— What you need to do —
Please restate, word for word, the lines below that begin at the one with "(483, 252) = (395, 324): none -> blue bowl" and end at the one with "(380, 288) = (276, 344): pink". Leave out all other lines.

(Task data)

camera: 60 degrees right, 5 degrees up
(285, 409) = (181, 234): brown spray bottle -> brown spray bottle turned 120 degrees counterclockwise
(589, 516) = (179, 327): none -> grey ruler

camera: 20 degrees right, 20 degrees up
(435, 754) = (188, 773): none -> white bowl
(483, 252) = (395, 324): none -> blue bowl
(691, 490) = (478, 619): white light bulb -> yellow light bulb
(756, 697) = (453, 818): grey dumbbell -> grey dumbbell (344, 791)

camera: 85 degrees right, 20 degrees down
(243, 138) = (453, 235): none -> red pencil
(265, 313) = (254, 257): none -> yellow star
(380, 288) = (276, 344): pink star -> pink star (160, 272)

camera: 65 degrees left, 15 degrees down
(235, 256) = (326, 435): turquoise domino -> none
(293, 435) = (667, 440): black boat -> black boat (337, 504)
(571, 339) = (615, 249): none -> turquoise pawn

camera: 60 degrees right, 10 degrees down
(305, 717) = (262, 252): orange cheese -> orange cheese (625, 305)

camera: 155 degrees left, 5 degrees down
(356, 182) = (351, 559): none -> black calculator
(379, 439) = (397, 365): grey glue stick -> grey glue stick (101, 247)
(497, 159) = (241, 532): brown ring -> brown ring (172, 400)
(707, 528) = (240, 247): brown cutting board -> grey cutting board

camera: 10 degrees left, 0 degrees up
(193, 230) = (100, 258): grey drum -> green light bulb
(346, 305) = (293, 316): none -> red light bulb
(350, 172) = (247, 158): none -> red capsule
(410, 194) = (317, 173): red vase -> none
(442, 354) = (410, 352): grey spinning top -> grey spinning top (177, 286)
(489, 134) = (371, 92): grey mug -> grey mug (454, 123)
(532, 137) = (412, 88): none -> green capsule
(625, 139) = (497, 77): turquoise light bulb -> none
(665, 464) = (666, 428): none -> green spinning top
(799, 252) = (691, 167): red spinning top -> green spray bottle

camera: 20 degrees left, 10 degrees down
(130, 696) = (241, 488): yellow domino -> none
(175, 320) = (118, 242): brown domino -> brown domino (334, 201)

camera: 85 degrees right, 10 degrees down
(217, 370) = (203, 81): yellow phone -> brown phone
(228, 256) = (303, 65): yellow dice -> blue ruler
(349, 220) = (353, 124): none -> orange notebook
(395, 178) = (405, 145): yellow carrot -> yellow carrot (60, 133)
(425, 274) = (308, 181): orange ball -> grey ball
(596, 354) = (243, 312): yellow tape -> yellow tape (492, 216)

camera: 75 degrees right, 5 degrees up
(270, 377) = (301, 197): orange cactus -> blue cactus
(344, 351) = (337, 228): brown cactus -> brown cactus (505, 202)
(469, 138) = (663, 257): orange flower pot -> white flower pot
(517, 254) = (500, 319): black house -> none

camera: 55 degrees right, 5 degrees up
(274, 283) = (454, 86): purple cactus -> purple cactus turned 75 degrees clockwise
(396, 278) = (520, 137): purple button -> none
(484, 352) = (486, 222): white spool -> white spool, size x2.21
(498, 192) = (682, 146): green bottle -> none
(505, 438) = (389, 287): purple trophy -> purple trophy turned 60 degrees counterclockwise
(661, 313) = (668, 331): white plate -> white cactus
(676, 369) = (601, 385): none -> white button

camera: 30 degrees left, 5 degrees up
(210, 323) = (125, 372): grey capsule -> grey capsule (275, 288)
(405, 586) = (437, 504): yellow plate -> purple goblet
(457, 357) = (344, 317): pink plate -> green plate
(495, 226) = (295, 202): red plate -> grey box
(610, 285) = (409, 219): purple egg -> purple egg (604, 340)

(End Task data)

— Task answer —
(483, 252) = (395, 324): none -> blue bowl
(691, 490) = (478, 619): white light bulb -> yellow light bulb
(756, 697) = (453, 818): grey dumbbell -> grey dumbbell (344, 791)

camera: 85 degrees right, 20 degrees down
(243, 138) = (453, 235): none -> red pencil
(265, 313) = (254, 257): none -> yellow star
(380, 288) = (276, 344): pink star -> pink star (160, 272)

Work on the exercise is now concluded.